▸ HOW TO COMPLETE THIS TASK: The records that follow are to be given again exactly, with their pictures omitted.
____ RECORDED INFORMATION
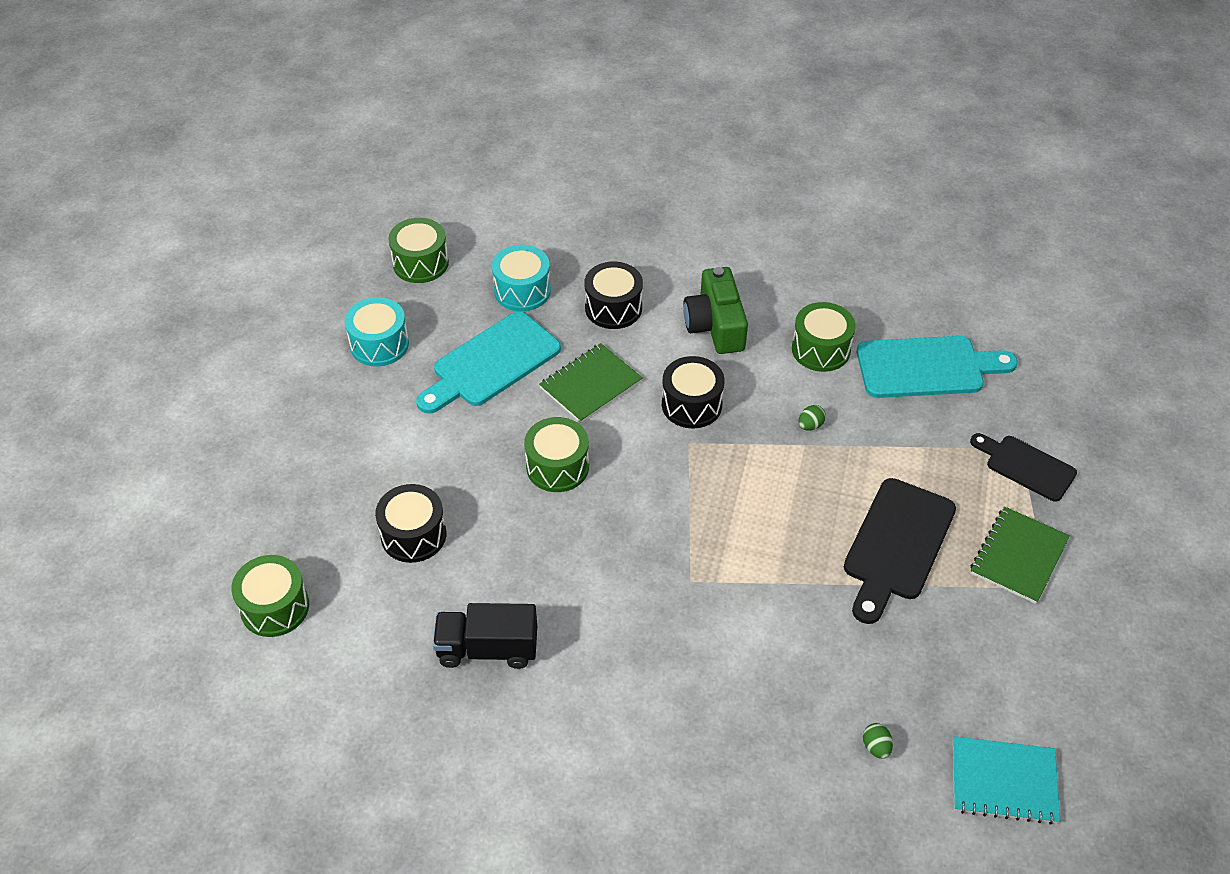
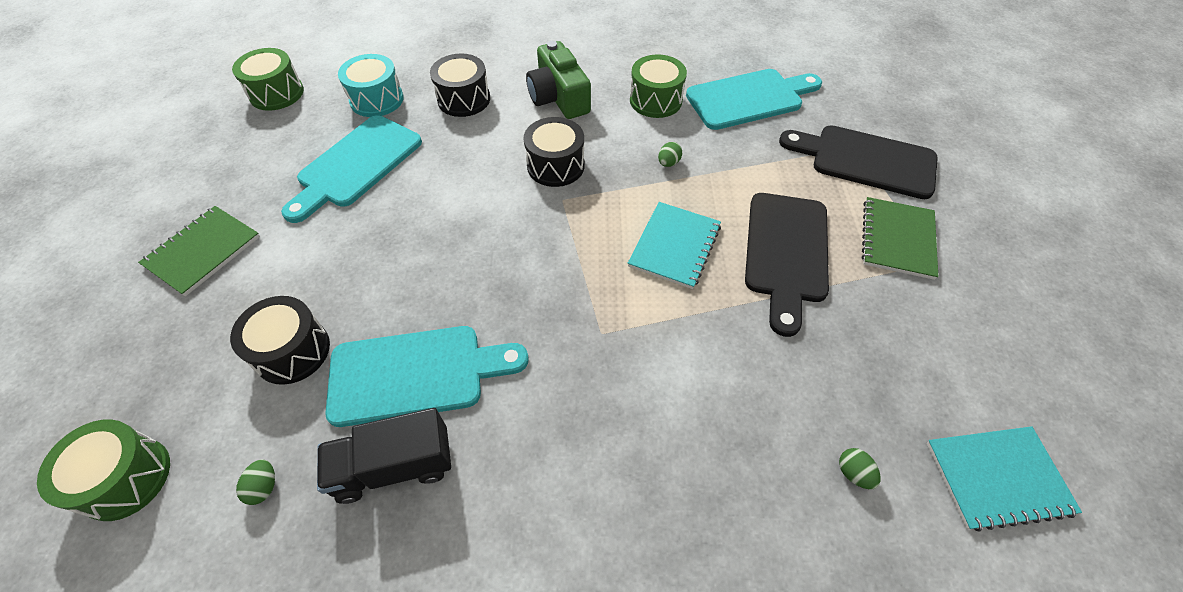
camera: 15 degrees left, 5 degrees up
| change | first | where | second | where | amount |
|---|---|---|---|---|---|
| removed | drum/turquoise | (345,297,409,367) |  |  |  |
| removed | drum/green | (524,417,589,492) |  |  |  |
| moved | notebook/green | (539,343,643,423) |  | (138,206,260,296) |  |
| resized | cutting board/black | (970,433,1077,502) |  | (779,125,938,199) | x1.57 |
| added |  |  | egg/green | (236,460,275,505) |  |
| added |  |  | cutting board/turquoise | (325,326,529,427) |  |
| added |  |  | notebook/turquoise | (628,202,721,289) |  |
________
▸ EXPECTED ANSWER:
camera: 15 degrees left, 5 degrees up
| change | first | where | second | where | amount |
|---|---|---|---|---|---|
| removed | drum/turquoise | (345,297,409,367) |  |  |  |
| removed | drum/green | (524,417,589,492) |  |  |  |
| moved | notebook/green | (539,343,643,423) |  | (138,206,260,296) |  |
| resized | cutting board/black | (970,433,1077,502) |  | (779,125,938,199) | x1.57 |
| added |  |  | egg/green | (236,460,275,505) |  |
| added |  |  | cutting board/turquoise | (325,326,529,427) |  |
| added |  |  | notebook/turquoise | (628,202,721,289) |  |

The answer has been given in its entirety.